| The problem |
Below are some records; output exactly the lines from the line with "camera: 30 degrees right, 10 degrees up" to the line with "(564, 179) = (580, 173): blue", both ends kept, and nothing more.

| Data extracted from a collection |

▼

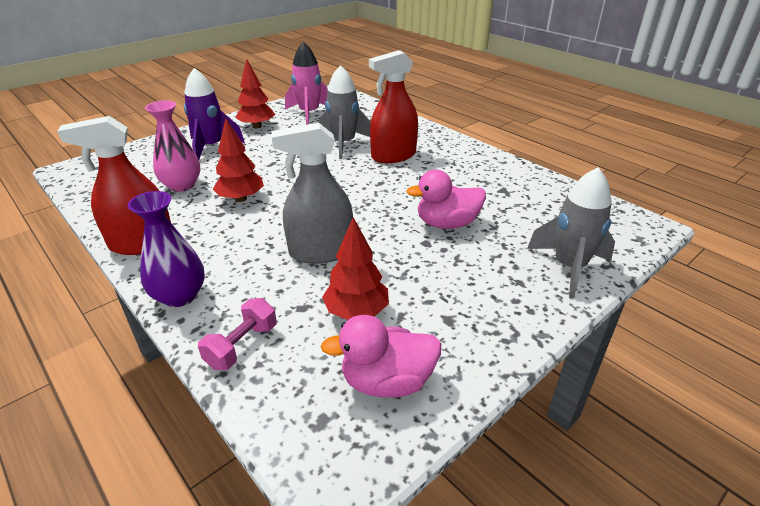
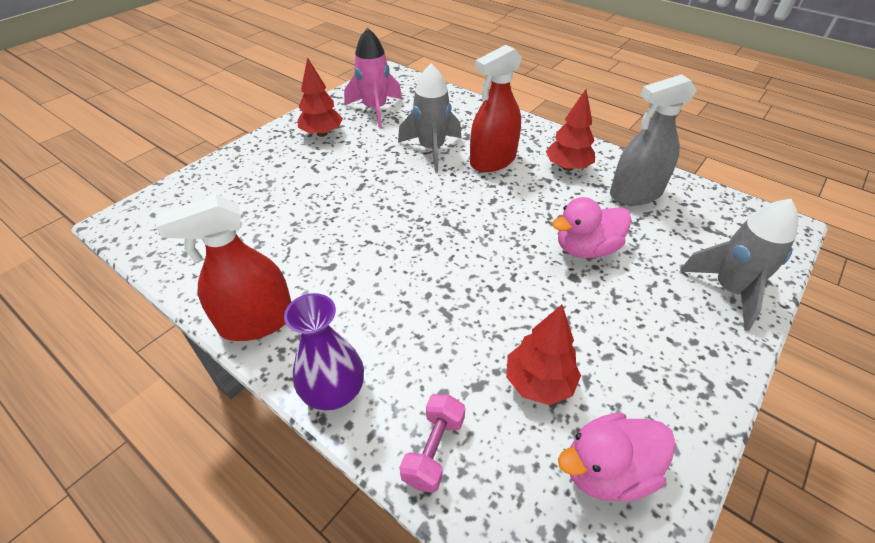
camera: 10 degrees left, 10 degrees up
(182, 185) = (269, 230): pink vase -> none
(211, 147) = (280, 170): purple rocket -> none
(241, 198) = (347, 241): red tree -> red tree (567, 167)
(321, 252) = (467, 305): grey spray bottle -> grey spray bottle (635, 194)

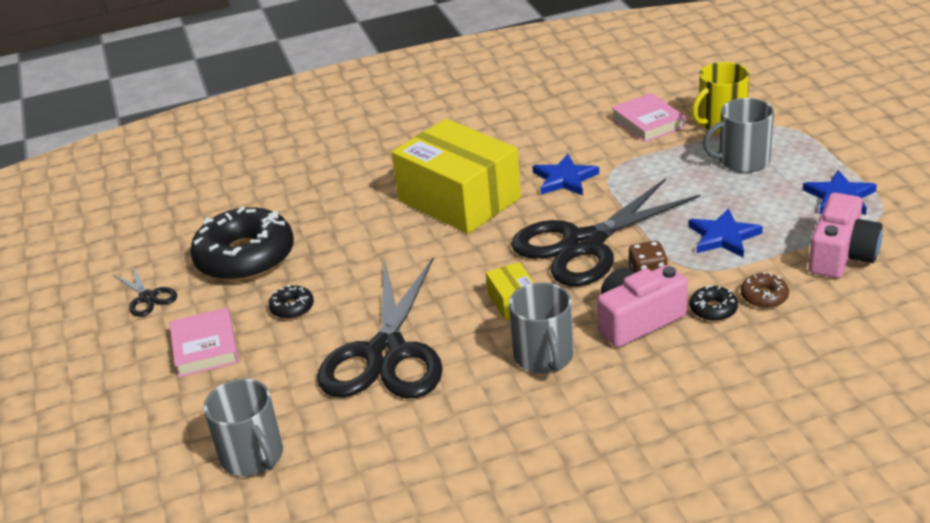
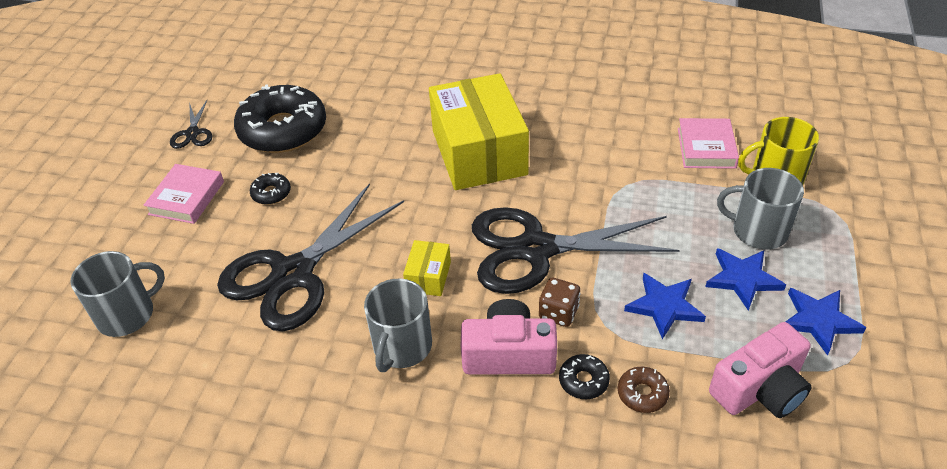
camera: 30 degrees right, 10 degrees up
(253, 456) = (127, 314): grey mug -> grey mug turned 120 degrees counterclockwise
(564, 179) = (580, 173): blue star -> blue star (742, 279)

▲
▼

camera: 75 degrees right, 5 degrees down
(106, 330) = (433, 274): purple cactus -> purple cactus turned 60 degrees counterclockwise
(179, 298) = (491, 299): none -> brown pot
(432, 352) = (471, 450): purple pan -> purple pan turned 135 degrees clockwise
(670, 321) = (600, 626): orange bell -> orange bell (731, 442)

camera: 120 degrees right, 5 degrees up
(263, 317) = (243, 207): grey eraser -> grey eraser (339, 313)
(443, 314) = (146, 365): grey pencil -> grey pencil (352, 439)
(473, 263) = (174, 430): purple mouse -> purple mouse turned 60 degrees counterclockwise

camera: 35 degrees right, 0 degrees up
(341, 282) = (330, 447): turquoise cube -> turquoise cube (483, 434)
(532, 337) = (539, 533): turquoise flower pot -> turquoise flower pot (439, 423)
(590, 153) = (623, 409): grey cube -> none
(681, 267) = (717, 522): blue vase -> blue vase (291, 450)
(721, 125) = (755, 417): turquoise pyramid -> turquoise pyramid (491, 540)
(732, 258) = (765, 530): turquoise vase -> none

▲

| Answer area |
camera: 30 degrees right, 10 degrees up
(253, 456) = (127, 314): grey mug -> grey mug turned 120 degrees counterclockwise
(564, 179) = (580, 173): blue star -> blue star (742, 279)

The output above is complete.